Copy the material word for word, from its first line through the line holding "breadbox [148, 200]", inclusive. Omit the pictures from your copy.

— begin —

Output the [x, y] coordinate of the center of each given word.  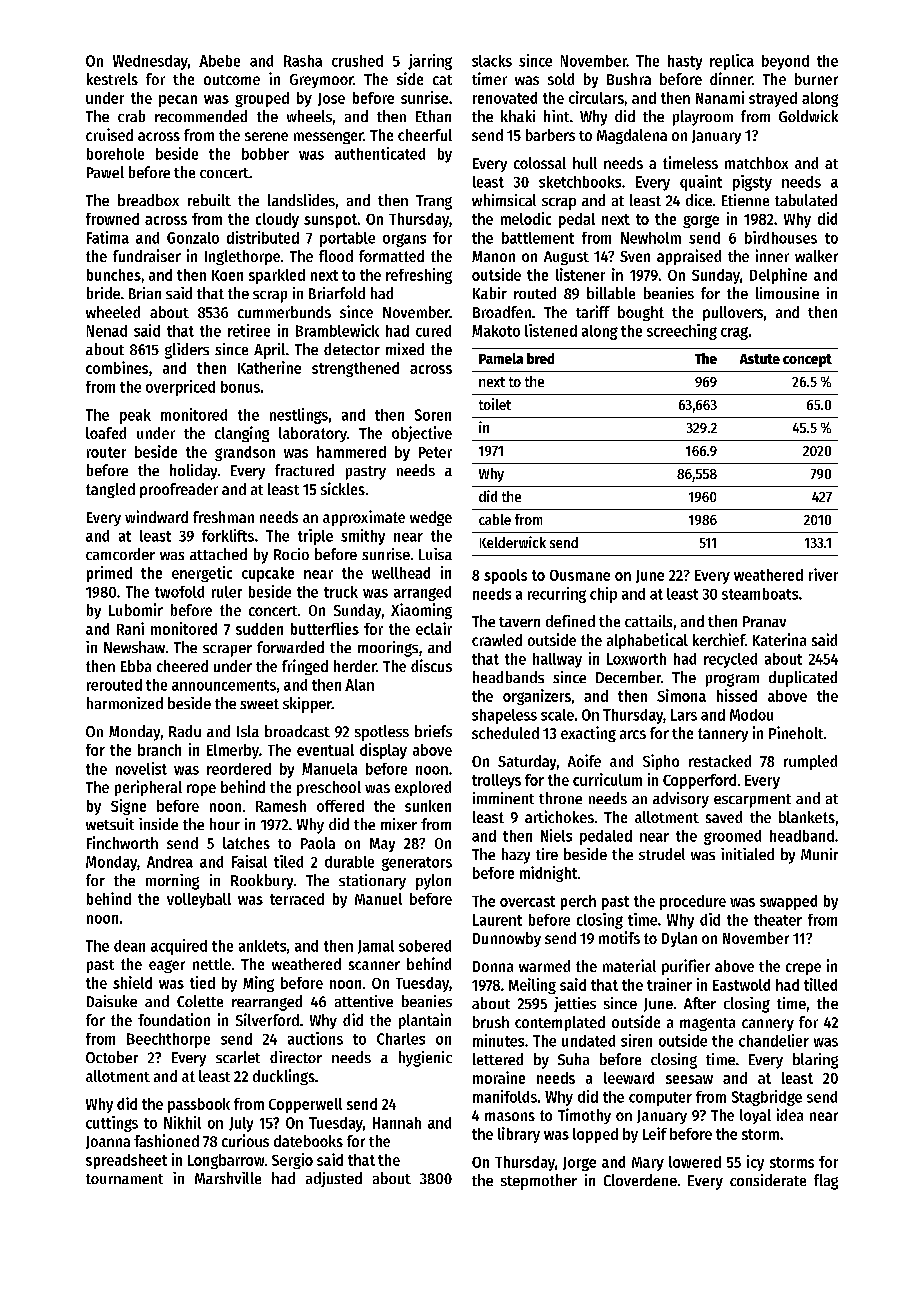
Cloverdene [640, 1180]
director [296, 1057]
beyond [785, 62]
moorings [388, 649]
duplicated [803, 679]
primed [109, 574]
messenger [328, 138]
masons [510, 1116]
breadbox [148, 200]
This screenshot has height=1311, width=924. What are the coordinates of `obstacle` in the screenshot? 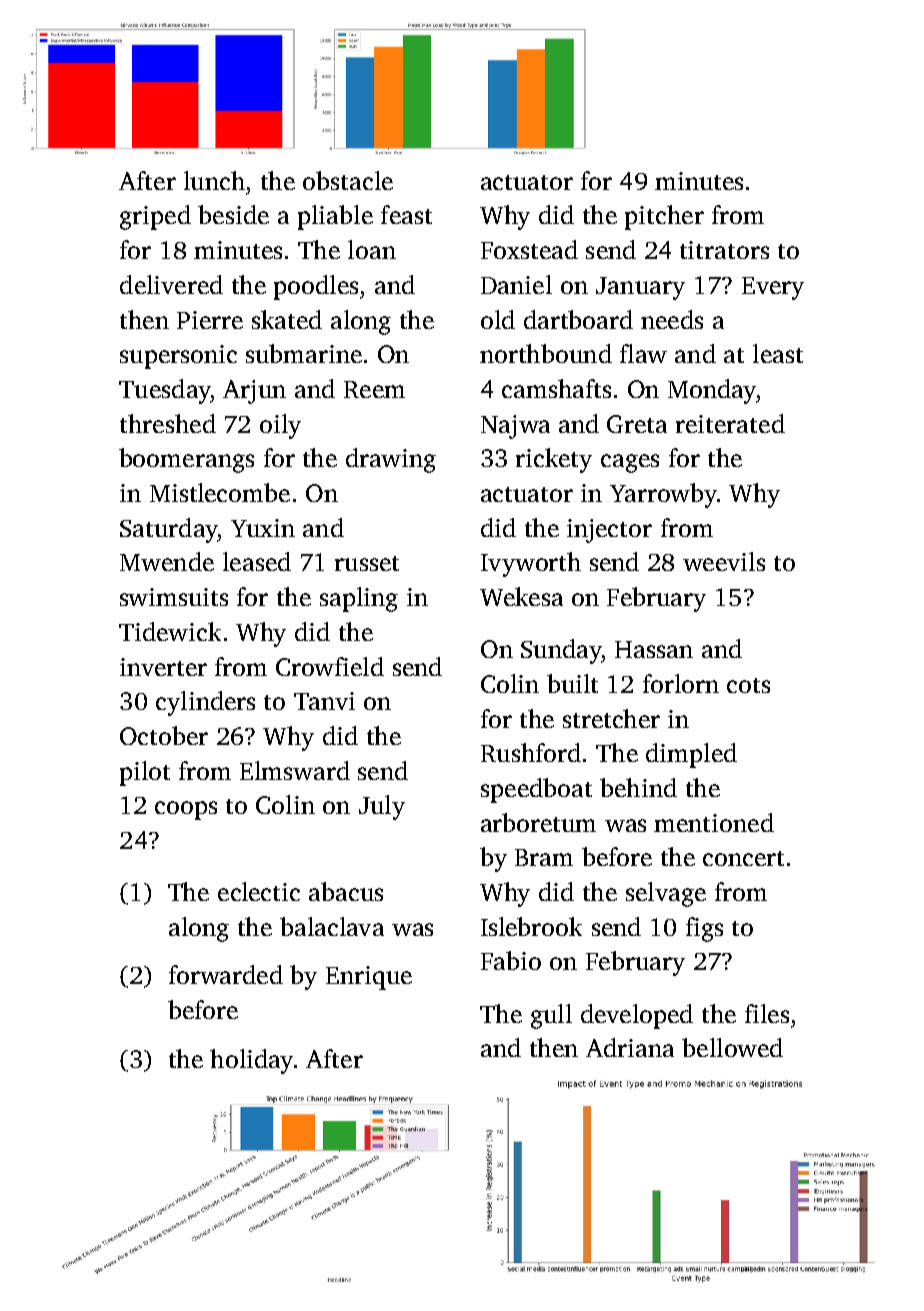 It's located at (348, 180).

— end —

*Final result*
Output the [x, y] coordinate of the center of each given word.  
Cloverdene [640, 1180]
director [296, 1057]
beyond [785, 62]
moorings [388, 649]
duplicated [803, 679]
primed [109, 574]
messenger [328, 138]
masons [510, 1116]
breadbox [148, 200]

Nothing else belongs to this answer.